Set the data below down again, exactly, with every picture left out.

MATERIAL FOR THIS TASK -
****************

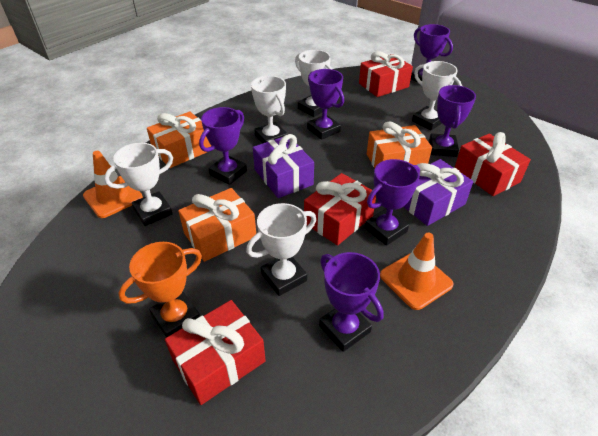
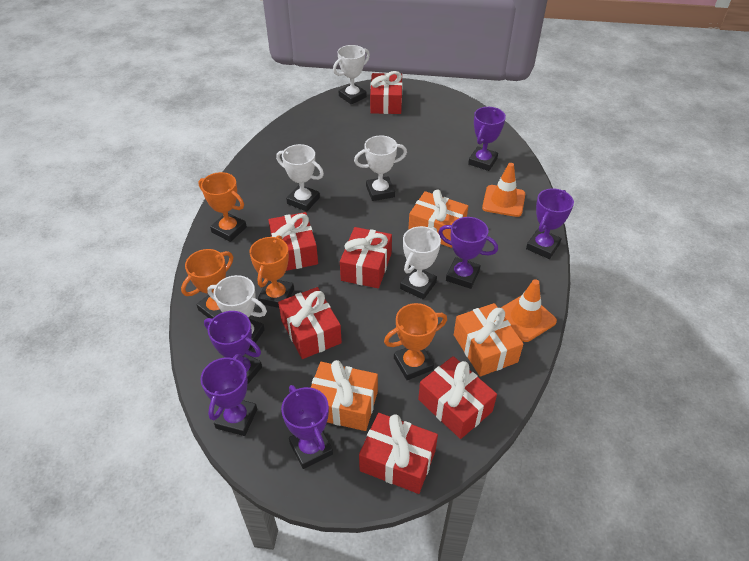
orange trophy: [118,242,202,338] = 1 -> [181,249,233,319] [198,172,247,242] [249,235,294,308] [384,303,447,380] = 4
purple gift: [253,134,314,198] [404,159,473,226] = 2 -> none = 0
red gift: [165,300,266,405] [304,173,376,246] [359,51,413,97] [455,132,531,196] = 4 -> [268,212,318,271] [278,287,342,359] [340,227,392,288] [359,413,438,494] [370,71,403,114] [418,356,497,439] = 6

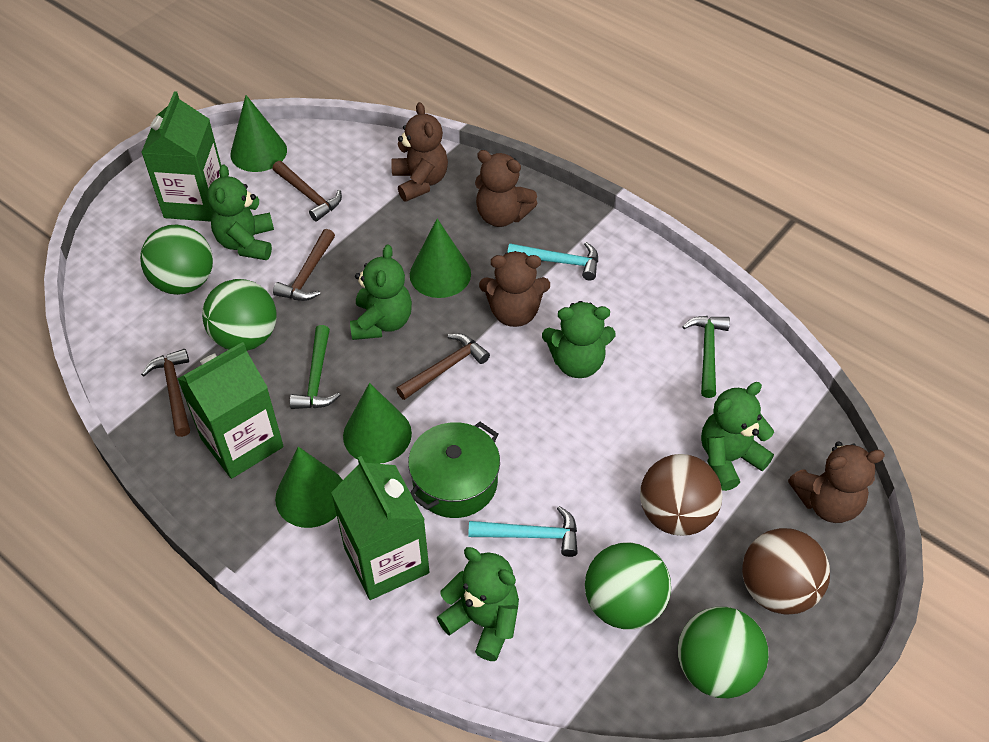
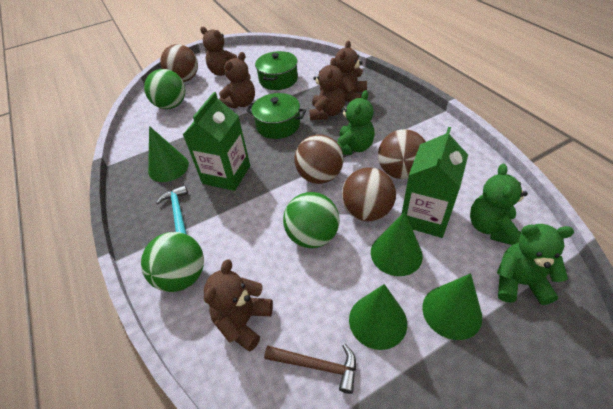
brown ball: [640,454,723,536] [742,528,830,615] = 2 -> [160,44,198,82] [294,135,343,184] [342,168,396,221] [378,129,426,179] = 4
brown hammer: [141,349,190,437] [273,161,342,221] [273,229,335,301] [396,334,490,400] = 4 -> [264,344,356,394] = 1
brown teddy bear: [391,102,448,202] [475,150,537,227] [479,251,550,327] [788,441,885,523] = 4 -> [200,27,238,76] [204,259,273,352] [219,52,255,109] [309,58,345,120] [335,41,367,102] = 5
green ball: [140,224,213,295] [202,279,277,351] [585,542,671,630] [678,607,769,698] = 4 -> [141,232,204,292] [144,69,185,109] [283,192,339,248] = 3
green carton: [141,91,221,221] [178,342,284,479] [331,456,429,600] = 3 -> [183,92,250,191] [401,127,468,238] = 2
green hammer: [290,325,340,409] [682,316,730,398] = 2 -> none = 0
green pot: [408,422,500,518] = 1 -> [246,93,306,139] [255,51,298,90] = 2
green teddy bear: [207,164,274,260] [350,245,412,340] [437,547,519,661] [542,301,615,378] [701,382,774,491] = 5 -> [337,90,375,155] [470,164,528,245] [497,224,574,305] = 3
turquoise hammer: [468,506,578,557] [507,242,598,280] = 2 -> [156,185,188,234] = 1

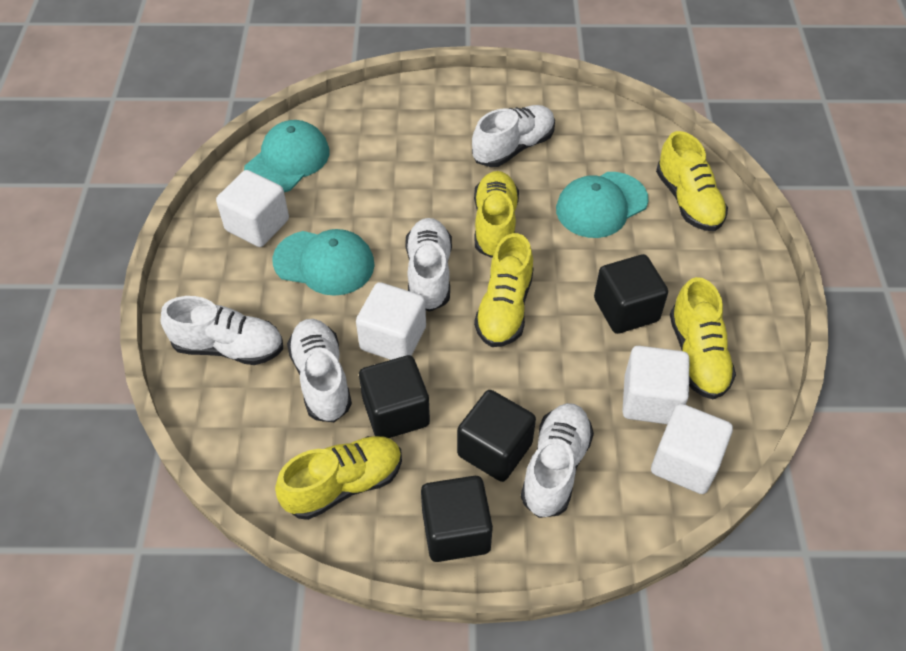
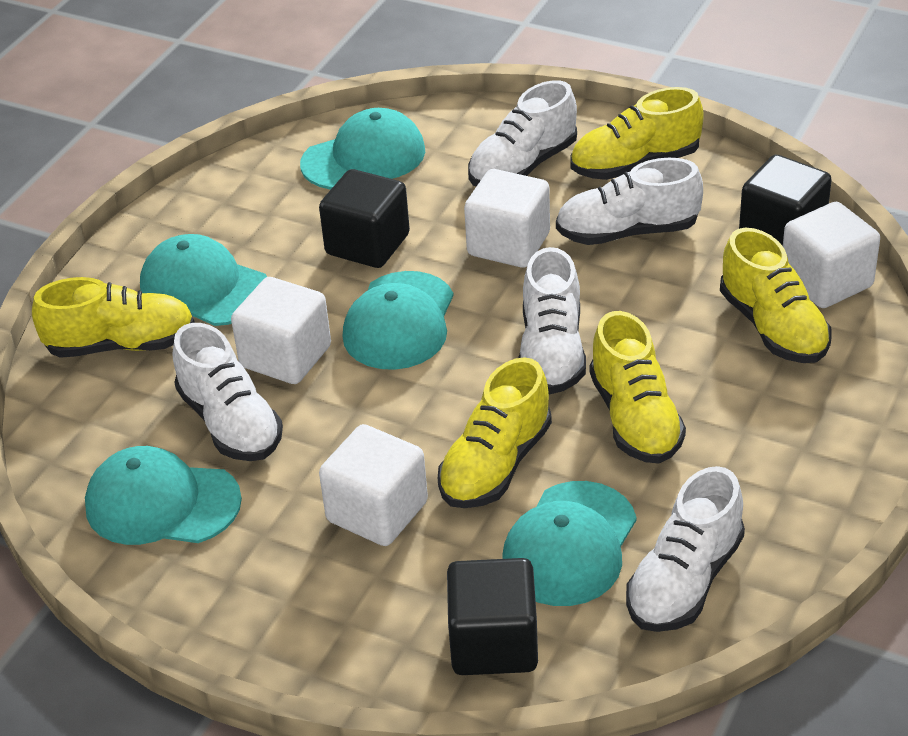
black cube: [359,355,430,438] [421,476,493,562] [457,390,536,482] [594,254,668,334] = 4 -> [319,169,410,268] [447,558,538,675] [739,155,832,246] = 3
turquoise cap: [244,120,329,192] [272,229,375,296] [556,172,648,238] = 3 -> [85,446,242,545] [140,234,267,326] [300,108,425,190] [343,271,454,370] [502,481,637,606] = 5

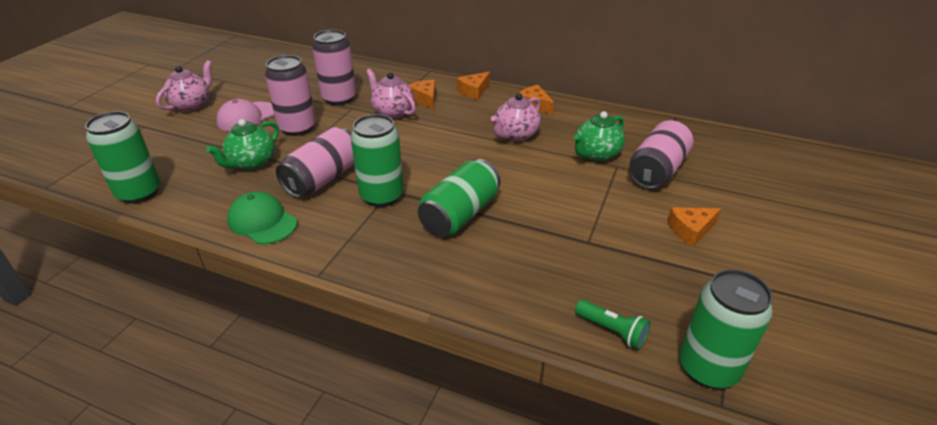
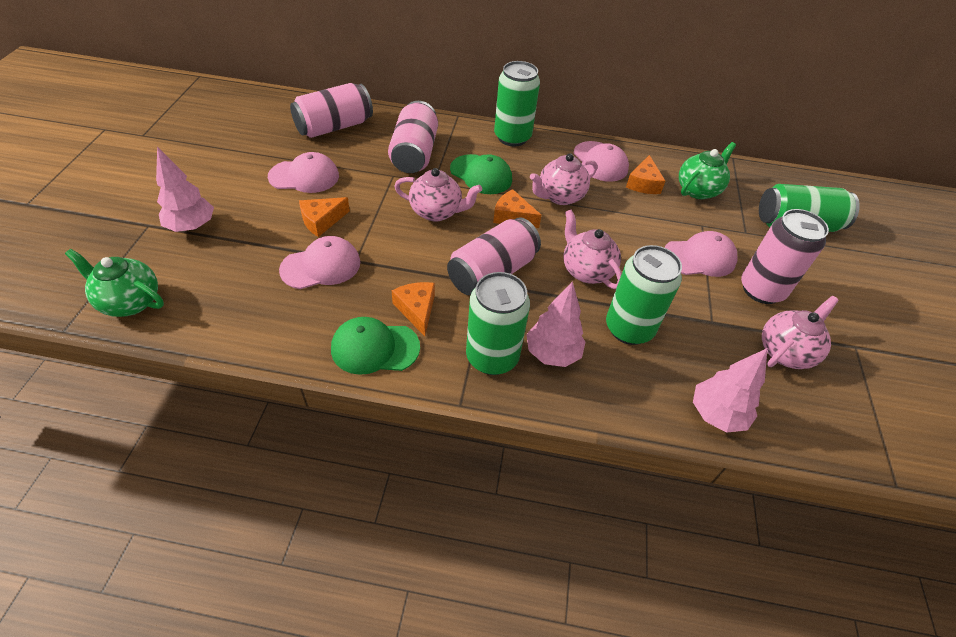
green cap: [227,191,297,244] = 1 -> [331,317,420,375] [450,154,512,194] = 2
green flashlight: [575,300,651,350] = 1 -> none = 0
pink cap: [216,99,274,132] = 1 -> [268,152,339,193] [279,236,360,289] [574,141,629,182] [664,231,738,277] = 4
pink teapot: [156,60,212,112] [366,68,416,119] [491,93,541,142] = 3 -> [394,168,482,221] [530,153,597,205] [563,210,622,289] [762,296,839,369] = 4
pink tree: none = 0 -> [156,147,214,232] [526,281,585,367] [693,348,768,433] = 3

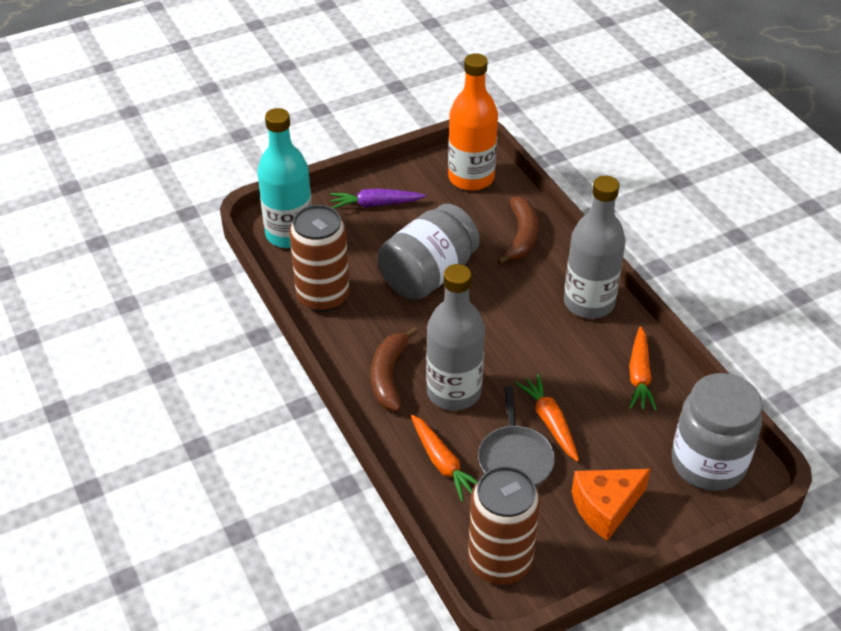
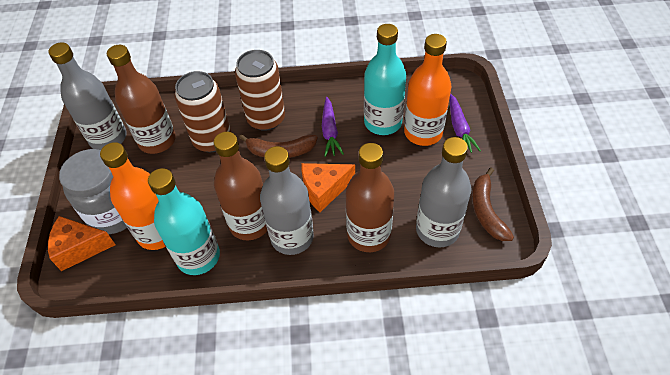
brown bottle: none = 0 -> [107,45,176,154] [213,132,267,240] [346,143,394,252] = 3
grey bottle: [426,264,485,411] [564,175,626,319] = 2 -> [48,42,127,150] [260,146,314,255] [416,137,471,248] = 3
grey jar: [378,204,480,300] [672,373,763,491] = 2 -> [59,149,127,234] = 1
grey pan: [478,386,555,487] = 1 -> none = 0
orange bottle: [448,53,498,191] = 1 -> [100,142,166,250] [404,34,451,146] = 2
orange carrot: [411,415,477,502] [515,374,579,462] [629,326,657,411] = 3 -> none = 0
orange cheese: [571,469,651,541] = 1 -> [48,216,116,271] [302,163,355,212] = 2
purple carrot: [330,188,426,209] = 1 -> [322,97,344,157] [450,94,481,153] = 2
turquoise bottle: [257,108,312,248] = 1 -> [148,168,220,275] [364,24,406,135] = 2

****************

EXERCISE SOLUTION -
orange trophy: [118,242,202,338] = 1 -> [181,249,233,319] [198,172,247,242] [249,235,294,308] [384,303,447,380] = 4
purple gift: [253,134,314,198] [404,159,473,226] = 2 -> none = 0
red gift: [165,300,266,405] [304,173,376,246] [359,51,413,97] [455,132,531,196] = 4 -> [268,212,318,271] [278,287,342,359] [340,227,392,288] [359,413,438,494] [370,71,403,114] [418,356,497,439] = 6

brown ball: [640,454,723,536] [742,528,830,615] = 2 -> [160,44,198,82] [294,135,343,184] [342,168,396,221] [378,129,426,179] = 4
brown hammer: [141,349,190,437] [273,161,342,221] [273,229,335,301] [396,334,490,400] = 4 -> [264,344,356,394] = 1
brown teddy bear: [391,102,448,202] [475,150,537,227] [479,251,550,327] [788,441,885,523] = 4 -> [200,27,238,76] [204,259,273,352] [219,52,255,109] [309,58,345,120] [335,41,367,102] = 5
green ball: [140,224,213,295] [202,279,277,351] [585,542,671,630] [678,607,769,698] = 4 -> [141,232,204,292] [144,69,185,109] [283,192,339,248] = 3
green carton: [141,91,221,221] [178,342,284,479] [331,456,429,600] = 3 -> [183,92,250,191] [401,127,468,238] = 2
green hammer: [290,325,340,409] [682,316,730,398] = 2 -> none = 0
green pot: [408,422,500,518] = 1 -> [246,93,306,139] [255,51,298,90] = 2
green teddy bear: [207,164,274,260] [350,245,412,340] [437,547,519,661] [542,301,615,378] [701,382,774,491] = 5 -> [337,90,375,155] [470,164,528,245] [497,224,574,305] = 3
turquoise hammer: [468,506,578,557] [507,242,598,280] = 2 -> [156,185,188,234] = 1

black cube: [359,355,430,438] [421,476,493,562] [457,390,536,482] [594,254,668,334] = 4 -> [319,169,410,268] [447,558,538,675] [739,155,832,246] = 3
turquoise cap: [244,120,329,192] [272,229,375,296] [556,172,648,238] = 3 -> [85,446,242,545] [140,234,267,326] [300,108,425,190] [343,271,454,370] [502,481,637,606] = 5

green cap: [227,191,297,244] = 1 -> [331,317,420,375] [450,154,512,194] = 2
green flashlight: [575,300,651,350] = 1 -> none = 0
pink cap: [216,99,274,132] = 1 -> [268,152,339,193] [279,236,360,289] [574,141,629,182] [664,231,738,277] = 4
pink teapot: [156,60,212,112] [366,68,416,119] [491,93,541,142] = 3 -> [394,168,482,221] [530,153,597,205] [563,210,622,289] [762,296,839,369] = 4
pink tree: none = 0 -> [156,147,214,232] [526,281,585,367] [693,348,768,433] = 3

brown bottle: none = 0 -> [107,45,176,154] [213,132,267,240] [346,143,394,252] = 3
grey bottle: [426,264,485,411] [564,175,626,319] = 2 -> [48,42,127,150] [260,146,314,255] [416,137,471,248] = 3
grey jar: [378,204,480,300] [672,373,763,491] = 2 -> [59,149,127,234] = 1
grey pan: [478,386,555,487] = 1 -> none = 0
orange bottle: [448,53,498,191] = 1 -> [100,142,166,250] [404,34,451,146] = 2
orange carrot: [411,415,477,502] [515,374,579,462] [629,326,657,411] = 3 -> none = 0
orange cheese: [571,469,651,541] = 1 -> [48,216,116,271] [302,163,355,212] = 2
purple carrot: [330,188,426,209] = 1 -> [322,97,344,157] [450,94,481,153] = 2
turquoise bottle: [257,108,312,248] = 1 -> [148,168,220,275] [364,24,406,135] = 2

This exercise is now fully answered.